**EXERCISE DESCRIPTION**
Please state in a single number how many lines of the entries below include the word "yellow".

**Stored data entries**

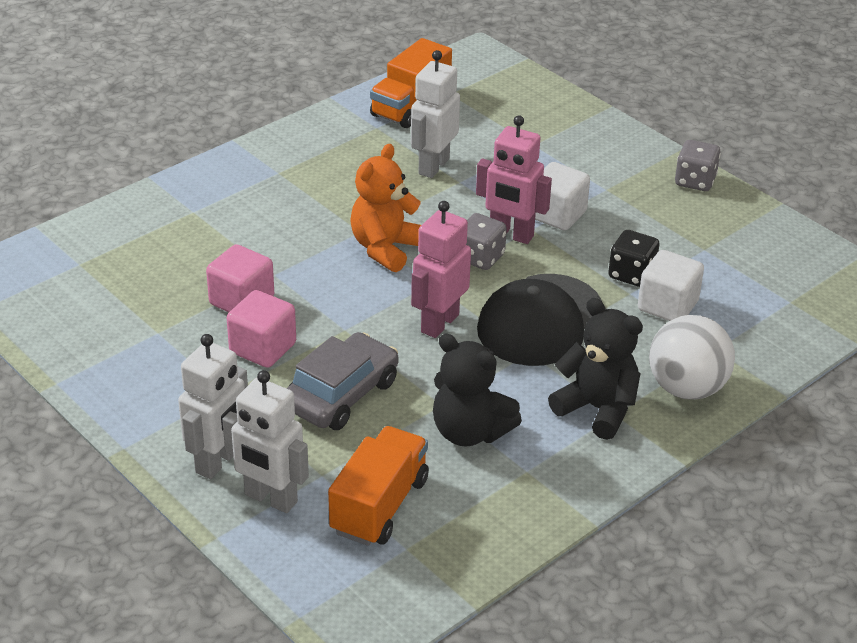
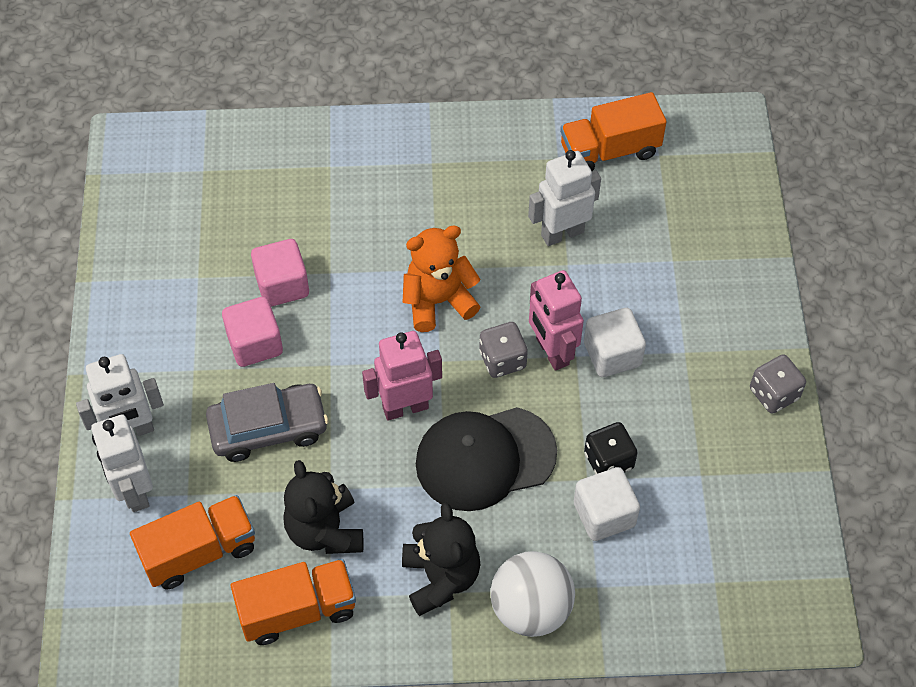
camera: 40 degrees right, 20 degrees up
(511, 494) = (297, 610): none -> orange truck

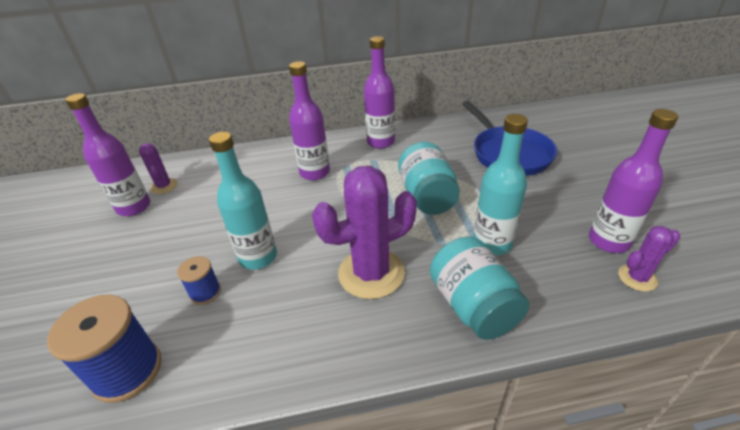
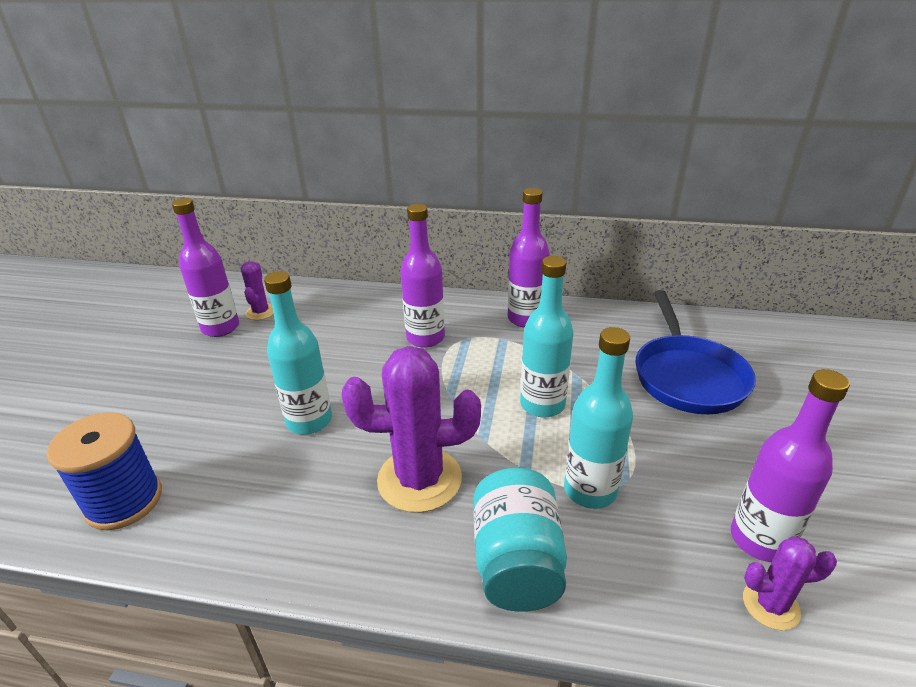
camera: 20 degrees right, 5 degrees down
(205, 292) = (236, 443): blue spool -> none
(427, 197) = (542, 404): turquoise jar -> turquoise bottle

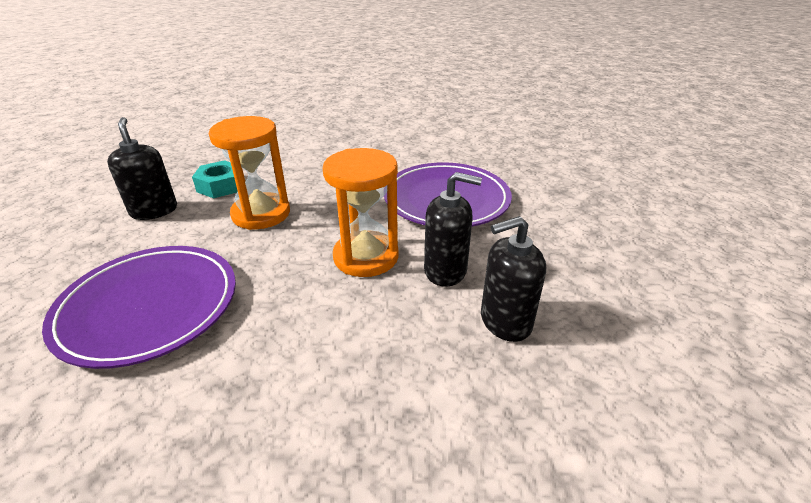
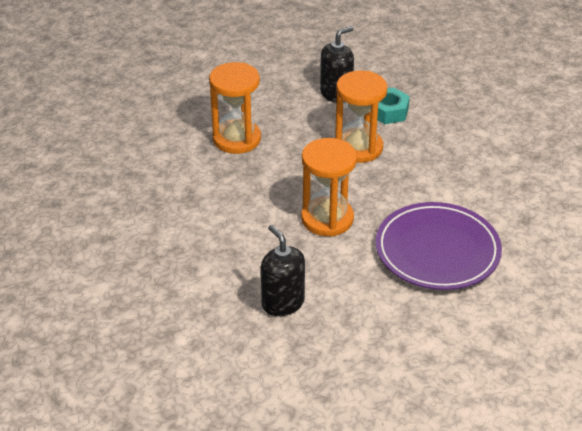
camera: 75 degrees right, 5 degrees up
(149, 307) = (236, 139): purple plate -> orange hourglass
(445, 271) = (328, 265): black soap dispenser -> none

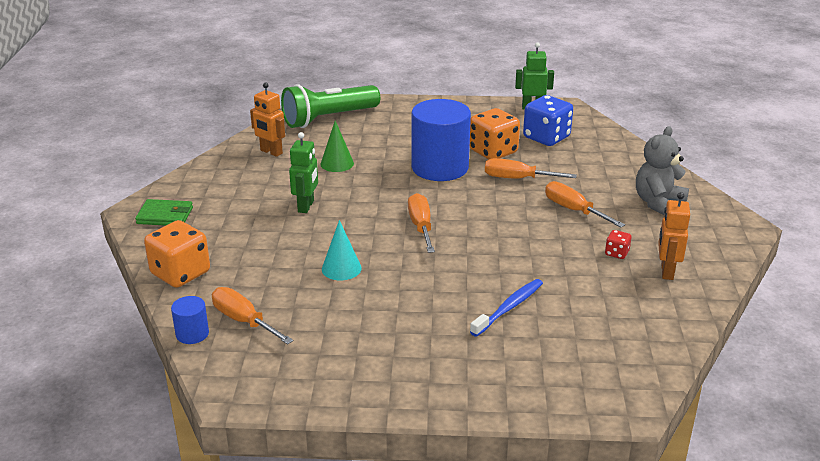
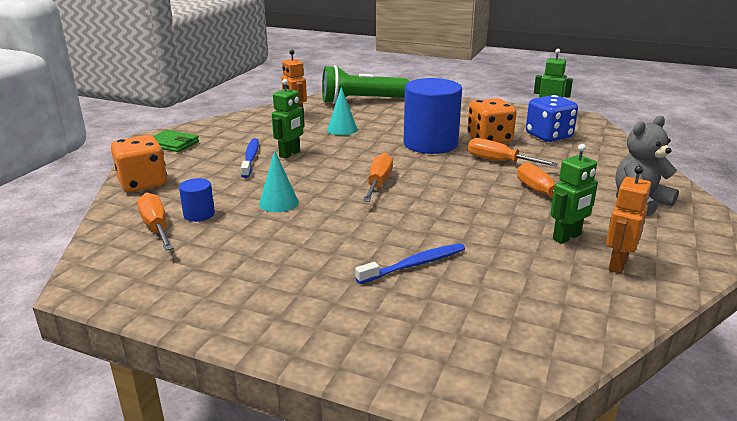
camera: 20 degrees right, 5 degrees down
(192, 334) = (104, 229): blue cylinder -> blue cylinder (199, 214)
(269, 219) = (250, 158): none -> blue toothbrush
(337, 163) = (342, 129): green cone -> turquoise cone
(616, 253) = (567, 237): red dice -> green robot

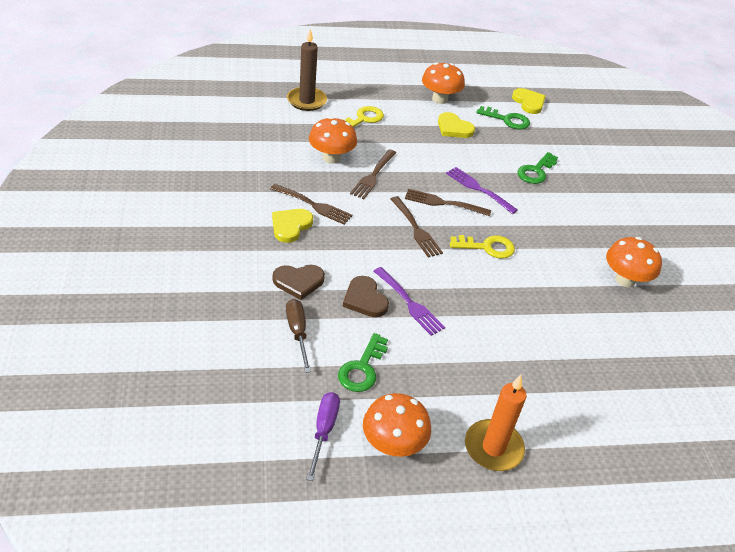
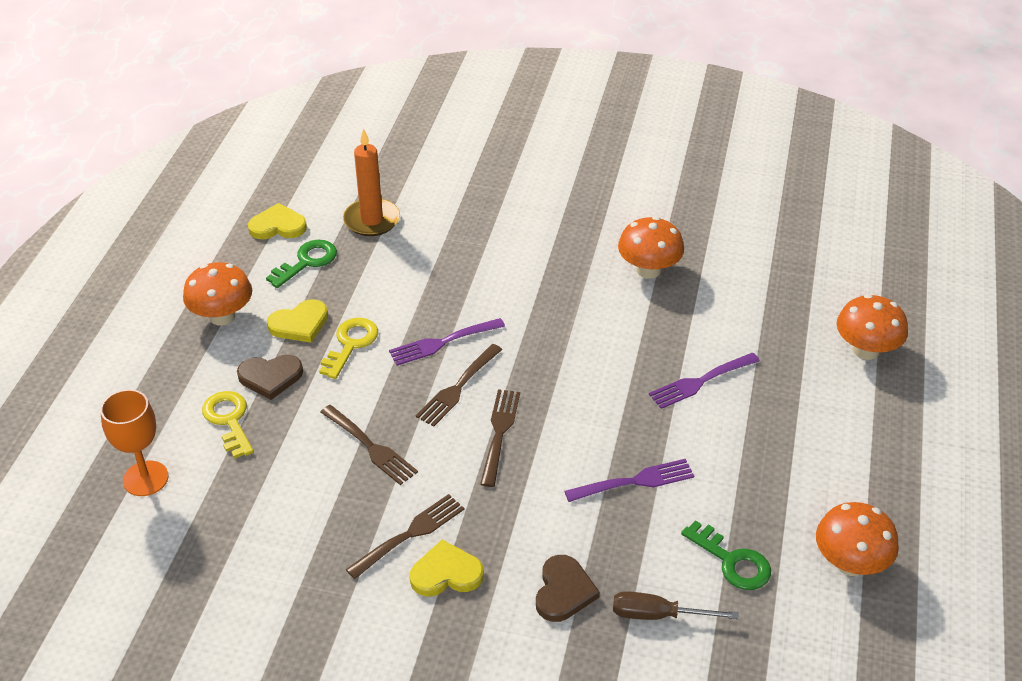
camera: 65 degrees left, 0 degrees up
(290, 226) = (446, 573): yellow heart -> yellow heart turned 120 degrees clockwise
(306, 101) = (145, 478): brown candle -> orange goblet
(323, 431) = (821, 626): purple screwdriver -> none
(331, 158) = (308, 484): orange mushroom -> orange mushroom (866, 350)
(365, 299) = (616, 526): brown heart -> brown heart (270, 377)
(416, 229) = (499, 433): brown fork -> brown fork turned 75 degrees counterclockwise
(487, 247) = (557, 372): yellow key -> yellow key (350, 344)
(493, 448) = (867, 474): orange candle -> orange candle (372, 220)
(528, 326) = (700, 381): none -> purple fork
(536, 171) = (429, 273): green key -> none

**TASK RESPONSE**
2